Only the lines from the one containing "J1 pin 1: COM -> N014" through the last line below should be written out, exactly and with both ends kept.

== EXERCISE DATA

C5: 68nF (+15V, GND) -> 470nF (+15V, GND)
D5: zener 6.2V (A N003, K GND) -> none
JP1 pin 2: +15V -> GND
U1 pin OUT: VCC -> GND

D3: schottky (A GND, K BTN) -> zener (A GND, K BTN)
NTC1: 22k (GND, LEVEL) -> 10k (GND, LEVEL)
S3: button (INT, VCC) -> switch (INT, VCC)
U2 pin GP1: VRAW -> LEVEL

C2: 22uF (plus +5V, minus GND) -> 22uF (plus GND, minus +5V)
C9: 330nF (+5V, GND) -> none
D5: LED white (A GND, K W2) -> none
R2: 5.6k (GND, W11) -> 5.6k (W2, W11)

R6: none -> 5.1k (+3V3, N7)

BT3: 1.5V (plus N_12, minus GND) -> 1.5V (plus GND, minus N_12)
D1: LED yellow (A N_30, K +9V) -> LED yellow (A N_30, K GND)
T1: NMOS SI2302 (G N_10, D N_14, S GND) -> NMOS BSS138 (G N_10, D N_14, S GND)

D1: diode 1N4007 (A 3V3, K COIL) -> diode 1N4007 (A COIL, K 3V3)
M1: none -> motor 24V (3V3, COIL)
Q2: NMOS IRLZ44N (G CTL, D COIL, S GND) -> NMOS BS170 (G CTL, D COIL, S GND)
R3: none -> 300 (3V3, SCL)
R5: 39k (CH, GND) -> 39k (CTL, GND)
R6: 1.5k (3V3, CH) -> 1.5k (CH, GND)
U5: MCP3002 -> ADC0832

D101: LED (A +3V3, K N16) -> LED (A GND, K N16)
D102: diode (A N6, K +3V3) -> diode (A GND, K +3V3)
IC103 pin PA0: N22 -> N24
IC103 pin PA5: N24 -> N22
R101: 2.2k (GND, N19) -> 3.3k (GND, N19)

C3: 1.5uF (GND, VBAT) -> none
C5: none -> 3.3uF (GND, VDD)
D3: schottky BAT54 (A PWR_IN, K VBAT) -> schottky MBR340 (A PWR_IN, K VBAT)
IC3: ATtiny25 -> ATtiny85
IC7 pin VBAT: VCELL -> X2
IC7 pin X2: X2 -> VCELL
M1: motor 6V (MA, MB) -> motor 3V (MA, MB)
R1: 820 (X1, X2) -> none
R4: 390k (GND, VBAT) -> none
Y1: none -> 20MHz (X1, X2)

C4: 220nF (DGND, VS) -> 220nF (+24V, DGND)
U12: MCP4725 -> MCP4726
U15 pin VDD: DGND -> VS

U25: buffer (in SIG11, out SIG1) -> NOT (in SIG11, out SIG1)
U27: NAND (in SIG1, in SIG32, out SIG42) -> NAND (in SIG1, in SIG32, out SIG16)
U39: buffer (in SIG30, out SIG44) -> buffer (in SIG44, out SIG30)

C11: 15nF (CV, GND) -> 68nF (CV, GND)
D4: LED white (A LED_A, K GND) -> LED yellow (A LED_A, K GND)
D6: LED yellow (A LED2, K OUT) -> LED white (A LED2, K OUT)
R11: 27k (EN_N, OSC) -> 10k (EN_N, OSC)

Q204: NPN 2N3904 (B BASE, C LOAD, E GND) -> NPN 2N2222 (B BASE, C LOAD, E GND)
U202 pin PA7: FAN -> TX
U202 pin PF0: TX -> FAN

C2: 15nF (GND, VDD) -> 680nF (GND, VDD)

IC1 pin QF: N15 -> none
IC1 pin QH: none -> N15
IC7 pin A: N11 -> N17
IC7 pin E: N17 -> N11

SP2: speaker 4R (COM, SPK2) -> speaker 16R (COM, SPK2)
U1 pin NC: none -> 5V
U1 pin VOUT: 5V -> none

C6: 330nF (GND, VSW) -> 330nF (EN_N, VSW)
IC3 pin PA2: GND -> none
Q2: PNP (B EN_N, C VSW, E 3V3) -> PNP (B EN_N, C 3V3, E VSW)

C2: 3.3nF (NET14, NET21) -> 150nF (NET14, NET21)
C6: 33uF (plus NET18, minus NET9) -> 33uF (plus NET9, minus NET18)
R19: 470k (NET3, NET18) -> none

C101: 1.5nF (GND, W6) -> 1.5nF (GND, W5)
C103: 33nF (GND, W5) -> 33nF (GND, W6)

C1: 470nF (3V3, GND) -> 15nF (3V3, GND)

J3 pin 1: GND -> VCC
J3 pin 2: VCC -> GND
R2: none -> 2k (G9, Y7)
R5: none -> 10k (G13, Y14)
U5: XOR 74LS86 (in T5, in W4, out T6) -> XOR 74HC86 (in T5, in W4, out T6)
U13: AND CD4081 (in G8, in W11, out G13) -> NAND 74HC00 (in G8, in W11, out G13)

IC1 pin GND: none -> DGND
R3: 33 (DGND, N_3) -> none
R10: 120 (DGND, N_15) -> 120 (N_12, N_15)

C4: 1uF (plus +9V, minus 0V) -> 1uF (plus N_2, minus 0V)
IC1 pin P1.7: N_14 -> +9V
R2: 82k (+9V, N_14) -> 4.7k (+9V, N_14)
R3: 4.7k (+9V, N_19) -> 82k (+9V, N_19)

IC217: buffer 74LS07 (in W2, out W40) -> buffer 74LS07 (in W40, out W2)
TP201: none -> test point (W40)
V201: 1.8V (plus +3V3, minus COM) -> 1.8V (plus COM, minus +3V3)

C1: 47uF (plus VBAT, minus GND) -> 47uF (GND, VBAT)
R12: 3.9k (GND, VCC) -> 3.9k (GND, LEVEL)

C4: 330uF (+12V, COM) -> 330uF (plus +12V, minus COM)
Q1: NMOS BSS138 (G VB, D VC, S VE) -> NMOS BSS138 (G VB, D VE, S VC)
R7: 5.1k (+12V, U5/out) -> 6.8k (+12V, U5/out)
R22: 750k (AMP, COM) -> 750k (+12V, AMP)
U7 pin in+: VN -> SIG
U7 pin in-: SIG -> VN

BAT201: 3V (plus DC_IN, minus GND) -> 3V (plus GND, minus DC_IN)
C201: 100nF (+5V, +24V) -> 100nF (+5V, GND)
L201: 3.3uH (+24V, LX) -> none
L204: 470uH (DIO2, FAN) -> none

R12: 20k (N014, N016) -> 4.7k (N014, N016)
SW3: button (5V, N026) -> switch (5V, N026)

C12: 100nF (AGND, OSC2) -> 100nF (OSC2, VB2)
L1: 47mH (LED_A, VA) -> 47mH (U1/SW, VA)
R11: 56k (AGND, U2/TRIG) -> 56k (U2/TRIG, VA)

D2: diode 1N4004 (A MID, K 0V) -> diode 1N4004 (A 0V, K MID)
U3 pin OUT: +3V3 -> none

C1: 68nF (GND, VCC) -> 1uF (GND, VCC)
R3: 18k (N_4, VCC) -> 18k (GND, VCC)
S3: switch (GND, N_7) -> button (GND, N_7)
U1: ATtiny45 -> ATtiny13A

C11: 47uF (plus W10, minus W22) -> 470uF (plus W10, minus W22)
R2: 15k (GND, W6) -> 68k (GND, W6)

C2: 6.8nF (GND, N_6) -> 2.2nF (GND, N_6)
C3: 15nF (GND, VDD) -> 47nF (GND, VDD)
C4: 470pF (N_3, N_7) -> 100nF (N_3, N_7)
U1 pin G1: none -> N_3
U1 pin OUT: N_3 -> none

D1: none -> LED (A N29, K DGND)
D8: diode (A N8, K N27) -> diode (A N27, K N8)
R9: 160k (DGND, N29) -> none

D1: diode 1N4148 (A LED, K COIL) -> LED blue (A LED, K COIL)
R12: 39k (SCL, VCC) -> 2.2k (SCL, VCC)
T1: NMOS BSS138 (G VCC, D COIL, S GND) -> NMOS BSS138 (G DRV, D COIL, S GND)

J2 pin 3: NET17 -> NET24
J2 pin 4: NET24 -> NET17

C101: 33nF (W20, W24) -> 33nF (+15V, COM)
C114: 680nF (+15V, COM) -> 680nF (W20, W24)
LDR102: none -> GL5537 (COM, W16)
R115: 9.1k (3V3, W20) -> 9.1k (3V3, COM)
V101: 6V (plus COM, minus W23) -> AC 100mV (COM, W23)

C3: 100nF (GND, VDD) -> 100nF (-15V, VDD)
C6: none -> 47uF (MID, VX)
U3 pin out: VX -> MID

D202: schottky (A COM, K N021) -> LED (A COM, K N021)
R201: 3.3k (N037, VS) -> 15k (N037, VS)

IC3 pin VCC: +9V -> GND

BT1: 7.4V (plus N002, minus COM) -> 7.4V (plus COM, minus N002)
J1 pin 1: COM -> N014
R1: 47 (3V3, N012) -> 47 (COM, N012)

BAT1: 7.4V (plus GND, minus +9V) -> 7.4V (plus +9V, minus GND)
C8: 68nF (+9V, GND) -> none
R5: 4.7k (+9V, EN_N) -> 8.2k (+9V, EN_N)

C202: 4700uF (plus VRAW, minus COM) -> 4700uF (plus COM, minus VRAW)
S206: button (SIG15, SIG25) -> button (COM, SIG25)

====

**ANSWER BOX**.
J1 pin 1: COM -> N014
R1: 47 (3V3, N012) -> 47 (COM, N012)

BAT1: 7.4V (plus GND, minus +9V) -> 7.4V (plus +9V, minus GND)
C8: 68nF (+9V, GND) -> none
R5: 4.7k (+9V, EN_N) -> 8.2k (+9V, EN_N)

C202: 4700uF (plus VRAW, minus COM) -> 4700uF (plus COM, minus VRAW)
S206: button (SIG15, SIG25) -> button (COM, SIG25)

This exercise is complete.